### Set problem
Copy out the material below, substituting "center point" for every "midpoint" and leaving all else unchanged.

════════════════════

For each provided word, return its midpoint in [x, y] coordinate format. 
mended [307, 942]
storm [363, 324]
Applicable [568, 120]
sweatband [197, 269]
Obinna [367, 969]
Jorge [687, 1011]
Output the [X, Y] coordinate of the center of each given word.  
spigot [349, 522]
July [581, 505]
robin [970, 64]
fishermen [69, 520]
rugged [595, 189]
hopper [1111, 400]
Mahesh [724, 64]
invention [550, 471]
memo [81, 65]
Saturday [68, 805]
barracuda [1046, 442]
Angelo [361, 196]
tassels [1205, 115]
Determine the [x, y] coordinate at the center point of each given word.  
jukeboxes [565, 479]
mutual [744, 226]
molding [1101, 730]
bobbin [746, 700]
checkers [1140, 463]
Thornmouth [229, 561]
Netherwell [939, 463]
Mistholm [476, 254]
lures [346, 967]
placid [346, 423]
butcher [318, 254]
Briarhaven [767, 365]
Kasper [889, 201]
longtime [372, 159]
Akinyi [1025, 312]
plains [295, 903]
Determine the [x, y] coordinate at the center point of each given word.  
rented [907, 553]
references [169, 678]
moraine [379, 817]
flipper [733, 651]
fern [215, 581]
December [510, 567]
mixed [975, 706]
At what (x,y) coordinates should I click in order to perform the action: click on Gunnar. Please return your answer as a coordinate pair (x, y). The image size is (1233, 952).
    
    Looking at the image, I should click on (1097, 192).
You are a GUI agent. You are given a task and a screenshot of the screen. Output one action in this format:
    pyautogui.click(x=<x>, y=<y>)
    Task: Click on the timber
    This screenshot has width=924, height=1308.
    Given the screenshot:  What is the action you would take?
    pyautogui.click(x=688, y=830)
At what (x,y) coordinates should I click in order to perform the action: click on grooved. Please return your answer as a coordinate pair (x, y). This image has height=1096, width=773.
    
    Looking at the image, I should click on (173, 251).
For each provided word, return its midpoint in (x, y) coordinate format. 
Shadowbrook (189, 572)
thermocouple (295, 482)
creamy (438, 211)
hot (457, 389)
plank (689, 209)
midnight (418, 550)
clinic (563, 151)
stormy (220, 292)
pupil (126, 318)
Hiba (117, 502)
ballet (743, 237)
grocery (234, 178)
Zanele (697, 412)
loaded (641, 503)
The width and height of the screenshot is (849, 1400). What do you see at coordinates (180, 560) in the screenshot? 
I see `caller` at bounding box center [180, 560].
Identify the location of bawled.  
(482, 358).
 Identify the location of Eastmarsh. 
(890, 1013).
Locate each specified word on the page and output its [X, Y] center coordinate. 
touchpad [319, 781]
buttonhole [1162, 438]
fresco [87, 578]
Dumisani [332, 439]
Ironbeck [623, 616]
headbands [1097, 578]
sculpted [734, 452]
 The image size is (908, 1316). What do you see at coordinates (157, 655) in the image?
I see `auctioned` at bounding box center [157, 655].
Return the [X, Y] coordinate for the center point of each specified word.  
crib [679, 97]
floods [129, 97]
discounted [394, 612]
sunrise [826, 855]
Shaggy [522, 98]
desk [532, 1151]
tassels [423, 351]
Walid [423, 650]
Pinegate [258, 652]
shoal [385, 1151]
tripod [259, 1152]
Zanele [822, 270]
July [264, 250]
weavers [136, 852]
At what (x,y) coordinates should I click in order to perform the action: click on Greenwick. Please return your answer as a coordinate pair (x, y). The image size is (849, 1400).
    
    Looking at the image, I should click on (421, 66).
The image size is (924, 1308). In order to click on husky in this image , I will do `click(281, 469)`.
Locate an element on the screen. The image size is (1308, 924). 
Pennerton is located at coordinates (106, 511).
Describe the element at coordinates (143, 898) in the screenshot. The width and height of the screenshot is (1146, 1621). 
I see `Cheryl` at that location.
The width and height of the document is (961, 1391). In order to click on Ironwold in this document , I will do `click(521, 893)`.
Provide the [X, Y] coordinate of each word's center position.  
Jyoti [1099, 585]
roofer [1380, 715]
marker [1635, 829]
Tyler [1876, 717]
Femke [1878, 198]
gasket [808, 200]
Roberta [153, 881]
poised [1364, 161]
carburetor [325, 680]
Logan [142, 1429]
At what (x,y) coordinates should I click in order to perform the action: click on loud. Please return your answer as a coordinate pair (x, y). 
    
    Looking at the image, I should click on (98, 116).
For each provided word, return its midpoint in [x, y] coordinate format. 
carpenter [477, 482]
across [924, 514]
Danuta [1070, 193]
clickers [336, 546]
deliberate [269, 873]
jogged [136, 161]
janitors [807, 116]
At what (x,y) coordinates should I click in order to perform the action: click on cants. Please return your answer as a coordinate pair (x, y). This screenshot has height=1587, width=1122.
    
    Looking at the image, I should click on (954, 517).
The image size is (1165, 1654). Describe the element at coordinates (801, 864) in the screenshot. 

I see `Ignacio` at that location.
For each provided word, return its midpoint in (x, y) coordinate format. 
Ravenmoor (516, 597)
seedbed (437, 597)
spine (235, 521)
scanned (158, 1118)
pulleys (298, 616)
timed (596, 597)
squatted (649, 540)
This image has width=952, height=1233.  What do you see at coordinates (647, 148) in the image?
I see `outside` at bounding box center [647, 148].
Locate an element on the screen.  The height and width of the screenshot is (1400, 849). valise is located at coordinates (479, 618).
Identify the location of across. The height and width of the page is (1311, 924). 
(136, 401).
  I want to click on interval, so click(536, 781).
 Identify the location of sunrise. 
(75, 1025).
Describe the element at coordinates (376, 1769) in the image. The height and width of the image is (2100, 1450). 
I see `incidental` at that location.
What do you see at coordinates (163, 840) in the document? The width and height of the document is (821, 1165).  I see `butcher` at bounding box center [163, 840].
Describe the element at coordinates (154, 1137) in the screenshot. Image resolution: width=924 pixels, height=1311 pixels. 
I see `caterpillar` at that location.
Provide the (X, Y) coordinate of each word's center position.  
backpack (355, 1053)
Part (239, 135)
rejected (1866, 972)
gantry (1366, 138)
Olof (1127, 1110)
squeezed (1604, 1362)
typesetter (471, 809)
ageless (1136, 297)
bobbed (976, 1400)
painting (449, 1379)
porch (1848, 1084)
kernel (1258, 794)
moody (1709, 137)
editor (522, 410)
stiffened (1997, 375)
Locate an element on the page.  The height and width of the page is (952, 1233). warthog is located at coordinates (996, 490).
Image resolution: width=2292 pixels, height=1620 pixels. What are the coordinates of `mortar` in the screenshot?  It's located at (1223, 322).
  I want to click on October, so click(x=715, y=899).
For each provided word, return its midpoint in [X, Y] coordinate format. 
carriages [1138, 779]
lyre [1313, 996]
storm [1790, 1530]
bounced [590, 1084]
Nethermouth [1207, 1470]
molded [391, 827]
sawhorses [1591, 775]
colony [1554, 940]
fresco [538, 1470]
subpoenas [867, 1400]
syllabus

════════════════════

### Expected output
For each provided word, return its center point in [x, y] coordinate format. 
mended [307, 942]
storm [363, 324]
Applicable [568, 120]
sweatband [197, 269]
Obinna [367, 969]
Jorge [687, 1011]
Output the [X, Y] coordinate of the center of each given word.  
spigot [349, 522]
July [581, 505]
robin [970, 64]
fishermen [69, 520]
rugged [595, 189]
hopper [1111, 400]
Mahesh [724, 64]
invention [550, 471]
memo [81, 65]
Saturday [68, 805]
barracuda [1046, 442]
Angelo [361, 196]
tassels [1205, 115]
Determine the [x, y] coordinate at the center point of each given word.  
jukeboxes [565, 479]
mutual [744, 226]
molding [1101, 730]
bobbin [746, 700]
checkers [1140, 463]
Thornmouth [229, 561]
Netherwell [939, 463]
Mistholm [476, 254]
lures [346, 967]
placid [346, 423]
butcher [318, 254]
Briarhaven [767, 365]
Kasper [889, 201]
longtime [372, 159]
Akinyi [1025, 312]
plains [295, 903]
Determine the [x, y] coordinate at the center point of each given word.  
rented [907, 553]
references [169, 678]
moraine [379, 817]
flipper [733, 651]
fern [215, 581]
December [510, 567]
mixed [975, 706]
At what (x,y) coordinates should I click in order to perform the action: click on Gunnar. Please return your answer as a coordinate pair (x, y). The image size is (1233, 952).
    
    Looking at the image, I should click on (1097, 192).
You are a GUI agent. You are given a task and a screenshot of the screen. Output one action in this format:
    pyautogui.click(x=<x>, y=<y>)
    Task: Click on the timber
    This screenshot has width=924, height=1308.
    Given the screenshot:  What is the action you would take?
    pyautogui.click(x=688, y=830)
At what (x,y) coordinates should I click in order to perform the action: click on grooved. Please return your answer as a coordinate pair (x, y). This image has height=1096, width=773.
    
    Looking at the image, I should click on (173, 251).
For each provided word, return its center point in (x, y) coordinate format. 
Shadowbrook (189, 572)
thermocouple (295, 482)
creamy (438, 211)
hot (457, 389)
plank (689, 209)
midnight (418, 550)
clinic (563, 151)
stormy (220, 292)
pupil (126, 318)
Hiba (117, 502)
ballet (743, 237)
grocery (234, 178)
Zanele (697, 412)
loaded (641, 503)
The width and height of the screenshot is (849, 1400). What do you see at coordinates (180, 560) in the screenshot? 
I see `caller` at bounding box center [180, 560].
Identify the location of bawled.  
(482, 358).
 Identify the location of Eastmarsh. 
(890, 1013).
Locate each specified word on the page and output its [X, Y] center coordinate. 
touchpad [319, 781]
buttonhole [1162, 438]
fresco [87, 578]
Dumisani [332, 439]
Ironbeck [623, 616]
headbands [1097, 578]
sculpted [734, 452]
 The image size is (908, 1316). What do you see at coordinates (157, 655) in the image?
I see `auctioned` at bounding box center [157, 655].
Return the [X, Y] coordinate for the center point of each specified word.  
crib [679, 97]
floods [129, 97]
discounted [394, 612]
sunrise [826, 855]
Shaggy [522, 98]
desk [532, 1151]
tassels [423, 351]
Walid [423, 650]
Pinegate [258, 652]
shoal [385, 1151]
tripod [259, 1152]
Zanele [822, 270]
July [264, 250]
weavers [136, 852]
At what (x,y) coordinates should I click in order to perform the action: click on Greenwick. Please return your answer as a coordinate pair (x, y). The image size is (849, 1400).
    
    Looking at the image, I should click on (421, 66).
The image size is (924, 1308). In order to click on husky in this image , I will do `click(281, 469)`.
Locate an element on the screen. The image size is (1308, 924). 
Pennerton is located at coordinates (106, 511).
Describe the element at coordinates (143, 898) in the screenshot. The width and height of the screenshot is (1146, 1621). 
I see `Cheryl` at that location.
The width and height of the document is (961, 1391). In order to click on Ironwold in this document , I will do `click(521, 893)`.
Provide the [X, Y] coordinate of each word's center position.  
Jyoti [1099, 585]
roofer [1380, 715]
marker [1635, 829]
Tyler [1876, 717]
Femke [1878, 198]
gasket [808, 200]
Roberta [153, 881]
poised [1364, 161]
carburetor [325, 680]
Logan [142, 1429]
At what (x,y) coordinates should I click in order to perform the action: click on loud. Please return your answer as a coordinate pair (x, y). 
    
    Looking at the image, I should click on (98, 116).
For each provided word, return its center point in [x, y] coordinate format. 
carpenter [477, 482]
across [924, 514]
Danuta [1070, 193]
clickers [336, 546]
deliberate [269, 873]
jogged [136, 161]
janitors [807, 116]
At what (x,y) coordinates should I click in order to perform the action: click on cants. Please return your answer as a coordinate pair (x, y). This screenshot has height=1587, width=1122.
    
    Looking at the image, I should click on (954, 517).
The image size is (1165, 1654). Describe the element at coordinates (801, 864) in the screenshot. 

I see `Ignacio` at that location.
For each provided word, return its center point in (x, y) coordinate format. 
Ravenmoor (516, 597)
seedbed (437, 597)
spine (235, 521)
scanned (158, 1118)
pulleys (298, 616)
timed (596, 597)
squatted (649, 540)
This image has width=952, height=1233.  What do you see at coordinates (647, 148) in the image?
I see `outside` at bounding box center [647, 148].
Locate an element on the screen.  The height and width of the screenshot is (1400, 849). valise is located at coordinates (479, 618).
Identify the location of across. The height and width of the page is (1311, 924). 
(136, 401).
  I want to click on interval, so click(536, 781).
 Identify the location of sunrise. 
(75, 1025).
Describe the element at coordinates (376, 1769) in the image. The height and width of the image is (2100, 1450). 
I see `incidental` at that location.
What do you see at coordinates (163, 840) in the document? The width and height of the document is (821, 1165).  I see `butcher` at bounding box center [163, 840].
Describe the element at coordinates (154, 1137) in the screenshot. Image resolution: width=924 pixels, height=1311 pixels. 
I see `caterpillar` at that location.
Provide the (X, Y) coordinate of each word's center position.  
backpack (355, 1053)
Part (239, 135)
rejected (1866, 972)
gantry (1366, 138)
Olof (1127, 1110)
squeezed (1604, 1362)
typesetter (471, 809)
ageless (1136, 297)
bobbed (976, 1400)
painting (449, 1379)
porch (1848, 1084)
kernel (1258, 794)
moody (1709, 137)
editor (522, 410)
stiffened (1997, 375)
Locate an element on the page.  The height and width of the page is (952, 1233). warthog is located at coordinates (996, 490).
Image resolution: width=2292 pixels, height=1620 pixels. What are the coordinates of `mortar` in the screenshot?  It's located at (1223, 322).
  I want to click on October, so click(x=715, y=899).
For each provided word, return its center point in [X, Y] coordinate format. 
carriages [1138, 779]
lyre [1313, 996]
storm [1790, 1530]
bounced [590, 1084]
Nethermouth [1207, 1470]
molded [391, 827]
sawhorses [1591, 775]
colony [1554, 940]
fresco [538, 1470]
subpoenas [867, 1400]
syllabus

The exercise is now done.